(Material supplied begins)

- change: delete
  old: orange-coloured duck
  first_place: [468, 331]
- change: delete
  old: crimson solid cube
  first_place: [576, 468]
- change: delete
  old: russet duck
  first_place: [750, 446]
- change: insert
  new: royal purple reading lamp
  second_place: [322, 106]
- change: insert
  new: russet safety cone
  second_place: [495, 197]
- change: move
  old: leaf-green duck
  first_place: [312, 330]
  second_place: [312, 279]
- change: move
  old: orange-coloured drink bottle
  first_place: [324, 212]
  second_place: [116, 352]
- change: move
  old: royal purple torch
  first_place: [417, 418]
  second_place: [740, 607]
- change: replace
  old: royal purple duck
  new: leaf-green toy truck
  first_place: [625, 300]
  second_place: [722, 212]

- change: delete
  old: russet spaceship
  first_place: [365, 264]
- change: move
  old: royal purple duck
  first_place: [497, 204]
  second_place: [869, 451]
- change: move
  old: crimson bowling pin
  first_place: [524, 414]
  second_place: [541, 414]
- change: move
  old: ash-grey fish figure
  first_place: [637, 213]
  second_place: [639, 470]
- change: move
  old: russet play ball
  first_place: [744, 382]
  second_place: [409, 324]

(Material supplied ends)
(Material supplied begins)

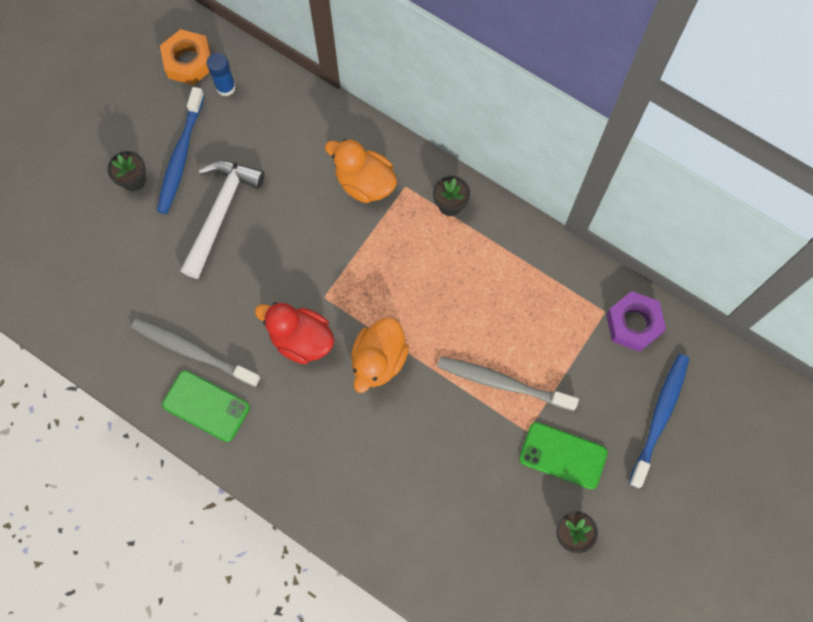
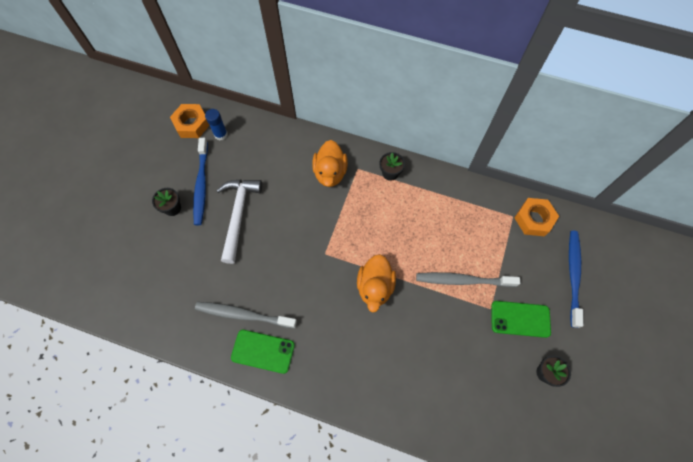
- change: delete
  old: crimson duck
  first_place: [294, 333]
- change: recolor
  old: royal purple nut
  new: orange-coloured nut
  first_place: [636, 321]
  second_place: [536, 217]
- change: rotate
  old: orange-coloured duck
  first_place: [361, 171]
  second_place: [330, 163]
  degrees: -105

(Material supplied ends)

▶ **Task to complete**
From the records above, extract exactly and only the lines that begin at the line with "old: russet duck" and stop after the line with "old: leaf-green duck".

▶ **Answer area**
  old: russet duck
  first_place: [750, 446]
- change: insert
  new: royal purple reading lamp
  second_place: [322, 106]
- change: insert
  new: russet safety cone
  second_place: [495, 197]
- change: move
  old: leaf-green duck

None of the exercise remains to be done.